RECORDS FOR THIS EXERCISE:
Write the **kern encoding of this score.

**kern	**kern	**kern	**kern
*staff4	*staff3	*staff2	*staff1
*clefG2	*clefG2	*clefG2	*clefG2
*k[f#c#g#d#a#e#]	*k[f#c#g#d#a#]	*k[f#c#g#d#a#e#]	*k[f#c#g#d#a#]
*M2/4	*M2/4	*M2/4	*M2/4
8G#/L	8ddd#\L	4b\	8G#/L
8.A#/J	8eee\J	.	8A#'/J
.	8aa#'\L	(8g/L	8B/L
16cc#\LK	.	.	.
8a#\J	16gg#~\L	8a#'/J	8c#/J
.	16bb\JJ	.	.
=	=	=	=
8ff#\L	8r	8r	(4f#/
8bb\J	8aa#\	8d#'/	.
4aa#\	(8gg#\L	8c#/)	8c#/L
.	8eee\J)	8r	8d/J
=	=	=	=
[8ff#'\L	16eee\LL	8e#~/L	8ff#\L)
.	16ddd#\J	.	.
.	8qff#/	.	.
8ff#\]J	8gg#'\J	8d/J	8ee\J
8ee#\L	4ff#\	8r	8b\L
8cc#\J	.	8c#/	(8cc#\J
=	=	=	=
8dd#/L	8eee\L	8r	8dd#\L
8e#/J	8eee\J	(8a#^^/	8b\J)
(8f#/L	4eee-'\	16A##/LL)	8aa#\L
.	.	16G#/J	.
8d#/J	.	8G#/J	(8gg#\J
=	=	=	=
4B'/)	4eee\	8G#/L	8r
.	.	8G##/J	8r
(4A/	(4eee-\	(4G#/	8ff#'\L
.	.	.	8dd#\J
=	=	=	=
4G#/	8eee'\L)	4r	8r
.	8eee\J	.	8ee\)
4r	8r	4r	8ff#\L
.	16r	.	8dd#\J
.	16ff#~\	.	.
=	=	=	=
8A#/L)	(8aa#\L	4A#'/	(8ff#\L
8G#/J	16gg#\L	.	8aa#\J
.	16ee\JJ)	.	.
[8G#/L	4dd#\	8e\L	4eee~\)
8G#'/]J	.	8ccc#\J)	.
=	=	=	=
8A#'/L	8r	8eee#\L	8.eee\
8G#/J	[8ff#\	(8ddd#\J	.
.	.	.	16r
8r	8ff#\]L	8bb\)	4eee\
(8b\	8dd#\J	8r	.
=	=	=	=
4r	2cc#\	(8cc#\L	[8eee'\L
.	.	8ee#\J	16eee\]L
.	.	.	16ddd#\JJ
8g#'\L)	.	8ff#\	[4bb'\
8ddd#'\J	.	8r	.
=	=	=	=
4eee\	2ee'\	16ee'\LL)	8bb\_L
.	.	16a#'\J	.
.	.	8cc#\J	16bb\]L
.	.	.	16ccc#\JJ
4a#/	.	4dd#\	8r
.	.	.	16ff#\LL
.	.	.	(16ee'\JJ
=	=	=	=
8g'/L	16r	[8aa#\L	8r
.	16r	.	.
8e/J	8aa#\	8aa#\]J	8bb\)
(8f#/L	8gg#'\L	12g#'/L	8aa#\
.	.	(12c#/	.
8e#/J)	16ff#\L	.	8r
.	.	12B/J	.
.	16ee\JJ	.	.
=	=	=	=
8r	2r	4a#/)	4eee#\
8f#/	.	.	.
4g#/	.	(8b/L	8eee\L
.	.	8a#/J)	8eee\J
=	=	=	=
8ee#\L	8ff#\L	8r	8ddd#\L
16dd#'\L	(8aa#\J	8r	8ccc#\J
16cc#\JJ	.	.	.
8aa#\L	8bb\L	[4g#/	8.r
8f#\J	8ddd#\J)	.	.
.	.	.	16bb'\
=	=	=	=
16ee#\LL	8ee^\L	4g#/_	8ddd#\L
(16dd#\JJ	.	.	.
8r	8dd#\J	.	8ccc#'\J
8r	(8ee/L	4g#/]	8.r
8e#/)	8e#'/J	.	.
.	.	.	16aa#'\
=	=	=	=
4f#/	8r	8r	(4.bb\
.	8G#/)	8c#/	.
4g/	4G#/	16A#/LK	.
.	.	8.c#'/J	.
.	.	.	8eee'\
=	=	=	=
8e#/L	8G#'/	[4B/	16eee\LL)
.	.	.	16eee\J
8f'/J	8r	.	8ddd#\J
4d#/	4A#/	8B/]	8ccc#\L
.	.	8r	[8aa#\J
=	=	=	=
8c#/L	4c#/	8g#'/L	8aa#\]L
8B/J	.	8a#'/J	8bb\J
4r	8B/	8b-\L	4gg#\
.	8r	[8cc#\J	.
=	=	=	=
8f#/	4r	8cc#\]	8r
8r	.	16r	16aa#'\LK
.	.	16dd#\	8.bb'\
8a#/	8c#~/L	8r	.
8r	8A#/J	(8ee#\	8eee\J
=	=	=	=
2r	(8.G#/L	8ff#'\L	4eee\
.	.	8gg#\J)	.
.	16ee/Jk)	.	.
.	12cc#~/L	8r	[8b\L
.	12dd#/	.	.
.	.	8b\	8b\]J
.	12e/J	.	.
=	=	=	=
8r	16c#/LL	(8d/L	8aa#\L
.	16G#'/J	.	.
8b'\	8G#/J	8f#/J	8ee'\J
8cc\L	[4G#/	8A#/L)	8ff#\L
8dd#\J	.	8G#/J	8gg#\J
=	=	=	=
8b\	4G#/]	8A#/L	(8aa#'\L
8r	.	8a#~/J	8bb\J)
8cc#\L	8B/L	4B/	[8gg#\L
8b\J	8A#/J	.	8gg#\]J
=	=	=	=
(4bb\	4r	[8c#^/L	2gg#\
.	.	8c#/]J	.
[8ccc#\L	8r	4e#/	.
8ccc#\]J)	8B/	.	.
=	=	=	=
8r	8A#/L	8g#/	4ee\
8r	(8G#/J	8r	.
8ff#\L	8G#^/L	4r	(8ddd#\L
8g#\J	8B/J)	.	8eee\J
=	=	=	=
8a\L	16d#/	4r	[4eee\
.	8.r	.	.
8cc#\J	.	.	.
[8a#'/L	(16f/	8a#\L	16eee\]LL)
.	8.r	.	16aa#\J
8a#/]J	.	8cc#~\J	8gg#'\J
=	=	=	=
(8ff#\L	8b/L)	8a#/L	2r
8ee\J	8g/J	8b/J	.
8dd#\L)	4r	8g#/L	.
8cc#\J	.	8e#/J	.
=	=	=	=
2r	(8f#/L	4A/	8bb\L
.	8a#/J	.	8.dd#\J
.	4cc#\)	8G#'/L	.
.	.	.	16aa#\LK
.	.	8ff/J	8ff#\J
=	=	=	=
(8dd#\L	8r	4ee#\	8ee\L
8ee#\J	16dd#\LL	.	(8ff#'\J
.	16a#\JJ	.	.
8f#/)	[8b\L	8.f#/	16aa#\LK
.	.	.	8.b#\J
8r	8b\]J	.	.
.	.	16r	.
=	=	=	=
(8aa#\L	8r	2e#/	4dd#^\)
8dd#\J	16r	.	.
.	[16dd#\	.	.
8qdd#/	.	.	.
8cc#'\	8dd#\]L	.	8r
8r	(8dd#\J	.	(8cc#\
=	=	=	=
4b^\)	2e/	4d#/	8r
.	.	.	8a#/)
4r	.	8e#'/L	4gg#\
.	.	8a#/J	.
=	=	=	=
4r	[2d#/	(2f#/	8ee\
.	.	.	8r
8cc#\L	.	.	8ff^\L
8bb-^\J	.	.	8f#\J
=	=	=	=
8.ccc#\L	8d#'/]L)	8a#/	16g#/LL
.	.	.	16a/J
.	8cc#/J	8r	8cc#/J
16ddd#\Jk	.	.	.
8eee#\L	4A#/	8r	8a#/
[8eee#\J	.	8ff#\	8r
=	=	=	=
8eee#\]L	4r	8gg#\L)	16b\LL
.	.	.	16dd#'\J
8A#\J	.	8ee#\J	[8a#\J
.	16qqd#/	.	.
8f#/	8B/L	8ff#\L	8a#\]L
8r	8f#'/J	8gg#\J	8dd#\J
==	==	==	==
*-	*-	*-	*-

WORK INSTRUCTIONS: Pick out every line of the material above that contains the string "kern", and copy each such line.

EXERCISE RESPONSE:
Write the **kern encoding of this score.
**kern	**kern	**kern	**kern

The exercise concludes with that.